[[ STUDY MATERIAL open ]]

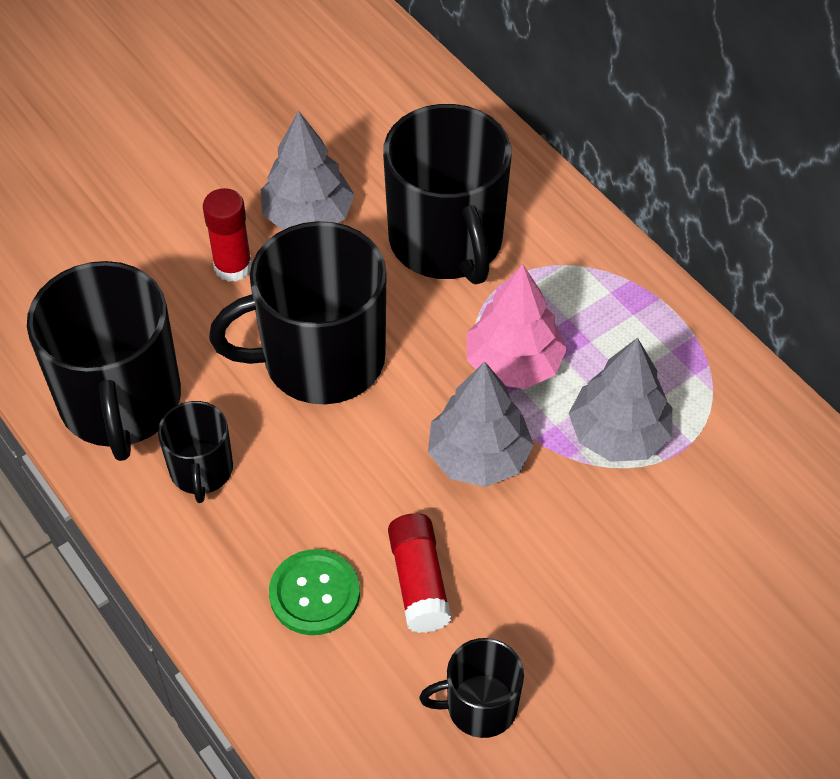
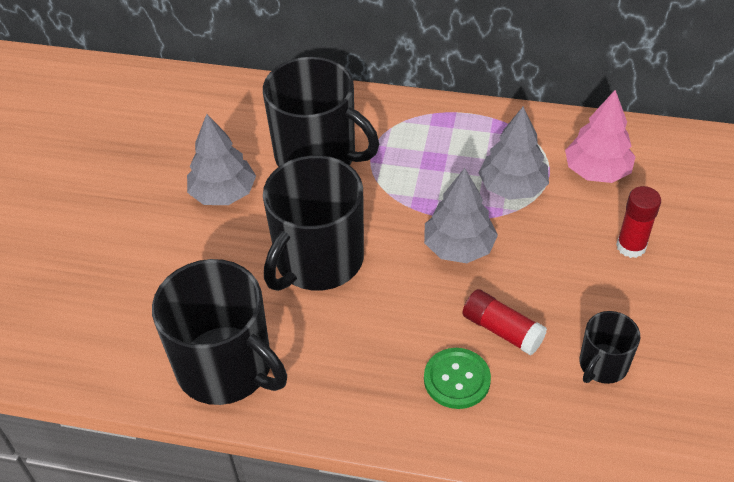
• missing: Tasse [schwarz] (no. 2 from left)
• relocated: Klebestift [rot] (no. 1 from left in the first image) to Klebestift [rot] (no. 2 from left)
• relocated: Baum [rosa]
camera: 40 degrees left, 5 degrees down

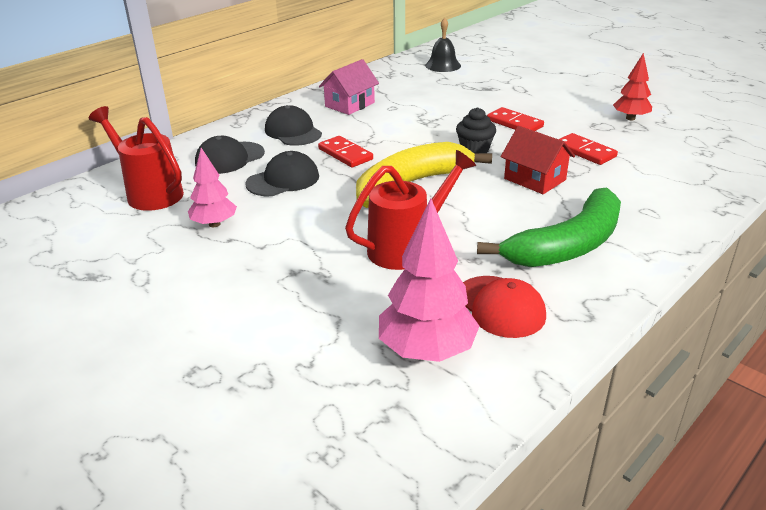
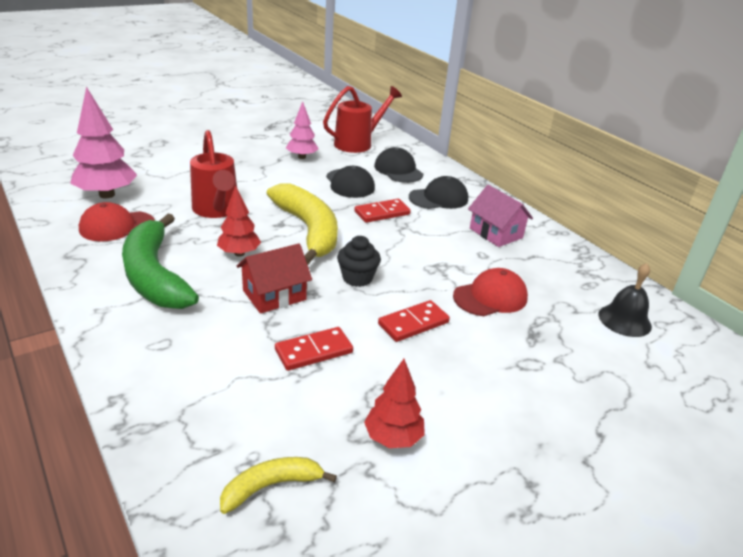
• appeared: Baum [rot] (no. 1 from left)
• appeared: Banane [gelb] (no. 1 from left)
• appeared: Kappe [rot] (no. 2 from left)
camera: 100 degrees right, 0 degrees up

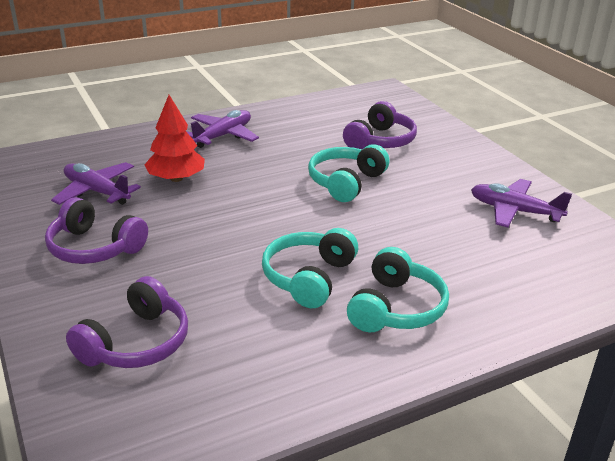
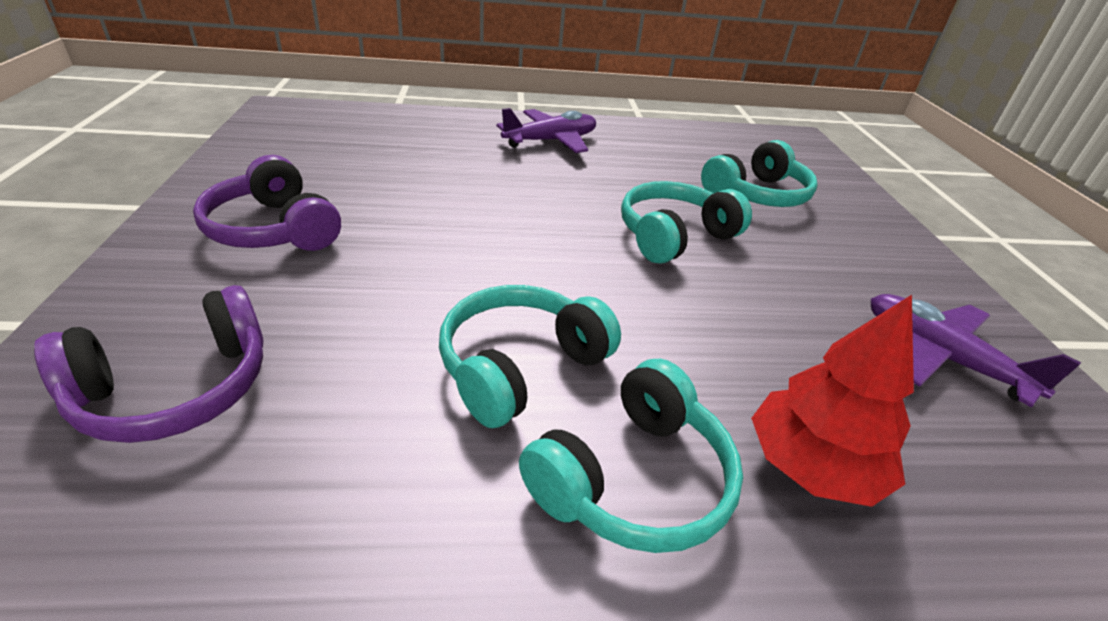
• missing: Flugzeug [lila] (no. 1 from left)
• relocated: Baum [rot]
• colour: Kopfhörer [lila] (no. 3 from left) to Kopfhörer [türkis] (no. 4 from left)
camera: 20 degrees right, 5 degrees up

[[ STUDY MATERIAL closed ]]

> [EXERCISE DESCRIPTION]: An exact retyping of the material, minus the pictures, is the required answer.

> [RESULT]:
• missing: Tasse [schwarz] (no. 2 from left)
• relocated: Klebestift [rot] (no. 1 from left in the first image) to Klebestift [rot] (no. 2 from left)
• relocated: Baum [rosa]
camera: 40 degrees left, 5 degrees down

• appeared: Baum [rot] (no. 1 from left)
• appeared: Banane [gelb] (no. 1 from left)
• appeared: Kappe [rot] (no. 2 from left)
camera: 100 degrees right, 0 degrees up

• missing: Flugzeug [lila] (no. 1 from left)
• relocated: Baum [rot]
• colour: Kopfhörer [lila] (no. 3 from left) to Kopfhörer [türkis] (no. 4 from left)
camera: 20 degrees right, 5 degrees up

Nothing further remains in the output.